#### TASK
Please return every line of the listing. Keep each one exact.
━━━━━━
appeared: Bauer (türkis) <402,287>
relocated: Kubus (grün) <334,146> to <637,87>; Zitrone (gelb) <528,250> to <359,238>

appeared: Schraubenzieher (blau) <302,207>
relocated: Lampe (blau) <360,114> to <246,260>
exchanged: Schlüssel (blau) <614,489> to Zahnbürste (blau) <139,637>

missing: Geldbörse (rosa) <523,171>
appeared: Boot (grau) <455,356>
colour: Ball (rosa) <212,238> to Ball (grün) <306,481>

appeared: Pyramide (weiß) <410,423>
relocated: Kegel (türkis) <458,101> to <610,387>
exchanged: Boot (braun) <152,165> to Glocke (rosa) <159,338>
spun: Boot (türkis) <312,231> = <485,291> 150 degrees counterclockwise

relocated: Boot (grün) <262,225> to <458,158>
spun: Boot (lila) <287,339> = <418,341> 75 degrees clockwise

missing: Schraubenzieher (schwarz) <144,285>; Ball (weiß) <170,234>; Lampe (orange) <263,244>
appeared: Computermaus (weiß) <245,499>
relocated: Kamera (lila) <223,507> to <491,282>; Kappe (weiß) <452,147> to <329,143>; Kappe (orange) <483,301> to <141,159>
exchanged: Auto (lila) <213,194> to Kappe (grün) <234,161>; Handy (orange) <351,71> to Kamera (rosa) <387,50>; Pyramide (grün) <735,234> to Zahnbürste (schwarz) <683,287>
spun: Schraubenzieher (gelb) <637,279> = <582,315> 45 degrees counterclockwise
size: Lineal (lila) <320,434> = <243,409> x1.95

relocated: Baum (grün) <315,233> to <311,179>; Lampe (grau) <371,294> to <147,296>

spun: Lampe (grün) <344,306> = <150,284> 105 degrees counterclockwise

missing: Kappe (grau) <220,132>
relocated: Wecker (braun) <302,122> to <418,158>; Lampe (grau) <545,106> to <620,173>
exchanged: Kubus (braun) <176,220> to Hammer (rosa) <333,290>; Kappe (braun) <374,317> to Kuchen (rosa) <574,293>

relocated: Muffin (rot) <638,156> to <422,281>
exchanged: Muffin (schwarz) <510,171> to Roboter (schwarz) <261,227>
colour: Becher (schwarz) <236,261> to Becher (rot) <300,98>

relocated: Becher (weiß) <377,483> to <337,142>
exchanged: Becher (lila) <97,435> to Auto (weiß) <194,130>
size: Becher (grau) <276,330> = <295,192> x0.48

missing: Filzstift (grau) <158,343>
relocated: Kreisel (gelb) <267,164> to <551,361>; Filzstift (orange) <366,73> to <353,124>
━━━━━━
#### RESPONSE FOR THIS EXERCISE
appeared: Bauer (türkis) <402,287>
relocated: Kubus (grün) <334,146> to <637,87>; Zitrone (gelb) <528,250> to <359,238>

appeared: Schraubenzieher (blau) <302,207>
relocated: Lampe (blau) <360,114> to <246,260>
exchanged: Schlüssel (blau) <614,489> to Zahnbürste (blau) <139,637>

missing: Geldbörse (rosa) <523,171>
appeared: Boot (grau) <455,356>
colour: Ball (rosa) <212,238> to Ball (grün) <306,481>

appeared: Pyramide (weiß) <410,423>
relocated: Kegel (türkis) <458,101> to <610,387>
exchanged: Boot (braun) <152,165> to Glocke (rosa) <159,338>
spun: Boot (türkis) <312,231> = <485,291> 150 degrees counterclockwise

relocated: Boot (grün) <262,225> to <458,158>
spun: Boot (lila) <287,339> = <418,341> 75 degrees clockwise

missing: Schraubenzieher (schwarz) <144,285>; Ball (weiß) <170,234>; Lampe (orange) <263,244>
appeared: Computermaus (weiß) <245,499>
relocated: Kamera (lila) <223,507> to <491,282>; Kappe (weiß) <452,147> to <329,143>; Kappe (orange) <483,301> to <141,159>
exchanged: Auto (lila) <213,194> to Kappe (grün) <234,161>; Handy (orange) <351,71> to Kamera (rosa) <387,50>; Pyramide (grün) <735,234> to Zahnbürste (schwarz) <683,287>
spun: Schraubenzieher (gelb) <637,279> = <582,315> 45 degrees counterclockwise
size: Lineal (lila) <320,434> = <243,409> x1.95

relocated: Baum (grün) <315,233> to <311,179>; Lampe (grau) <371,294> to <147,296>

spun: Lampe (grün) <344,306> = <150,284> 105 degrees counterclockwise

missing: Kappe (grau) <220,132>
relocated: Wecker (braun) <302,122> to <418,158>; Lampe (grau) <545,106> to <620,173>
exchanged: Kubus (braun) <176,220> to Hammer (rosa) <333,290>; Kappe (braun) <374,317> to Kuchen (rosa) <574,293>

relocated: Muffin (rot) <638,156> to <422,281>
exchanged: Muffin (schwarz) <510,171> to Roboter (schwarz) <261,227>
colour: Becher (schwarz) <236,261> to Becher (rot) <300,98>

relocated: Becher (weiß) <377,483> to <337,142>
exchanged: Becher (lila) <97,435> to Auto (weiß) <194,130>
size: Becher (grau) <276,330> = <295,192> x0.48

missing: Filzstift (grau) <158,343>
relocated: Kreisel (gelb) <267,164> to <551,361>; Filzstift (orange) <366,73> to <353,124>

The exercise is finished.